In the entries that follow, the first line to write out is the one containing "gray triangle: (286, 26)", and the last is the one containing "brown arrow: (219, 263)". Reproduce that stretch exactly, with nothing before or after it.

(Raw data Opens)

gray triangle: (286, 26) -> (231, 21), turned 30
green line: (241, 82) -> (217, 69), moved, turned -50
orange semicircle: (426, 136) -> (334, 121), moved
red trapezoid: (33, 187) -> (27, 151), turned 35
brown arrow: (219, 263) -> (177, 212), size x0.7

(Raw data Closes)
(Raw data Opens)

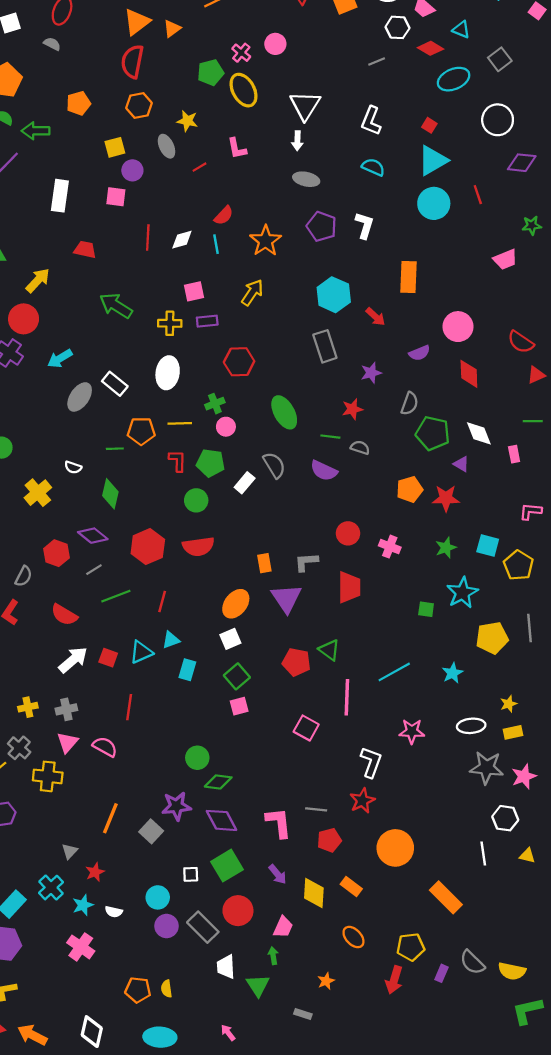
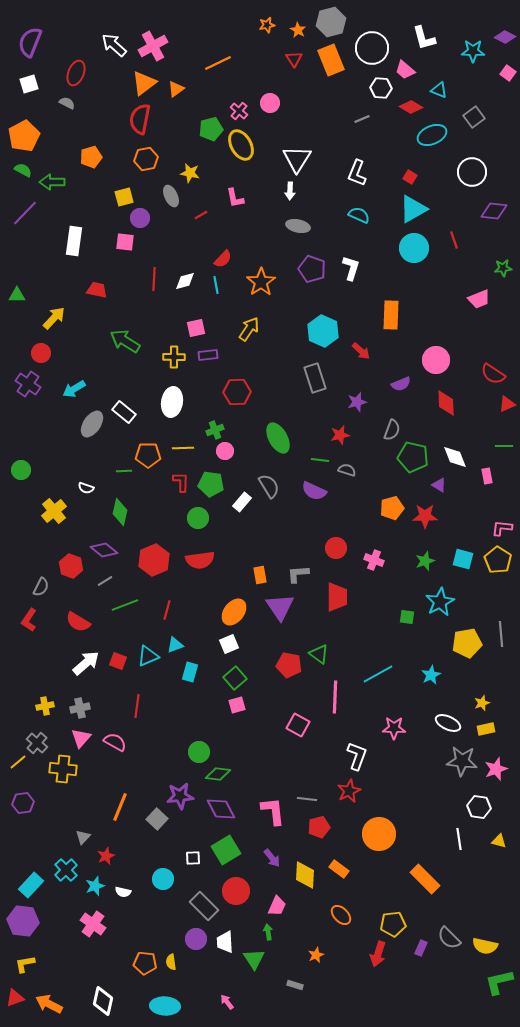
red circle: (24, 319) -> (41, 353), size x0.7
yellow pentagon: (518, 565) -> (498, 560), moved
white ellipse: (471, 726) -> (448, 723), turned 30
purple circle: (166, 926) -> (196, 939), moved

(Raw data Closes)

# Answer to this task
gray triangle: (286, 26) -> (231, 21), turned 30
green line: (241, 82) -> (217, 69), moved, turned -50
orange semicircle: (426, 136) -> (334, 121), moved
red trapezoid: (33, 187) -> (27, 151), turned 35
brown arrow: (219, 263) -> (177, 212), size x0.7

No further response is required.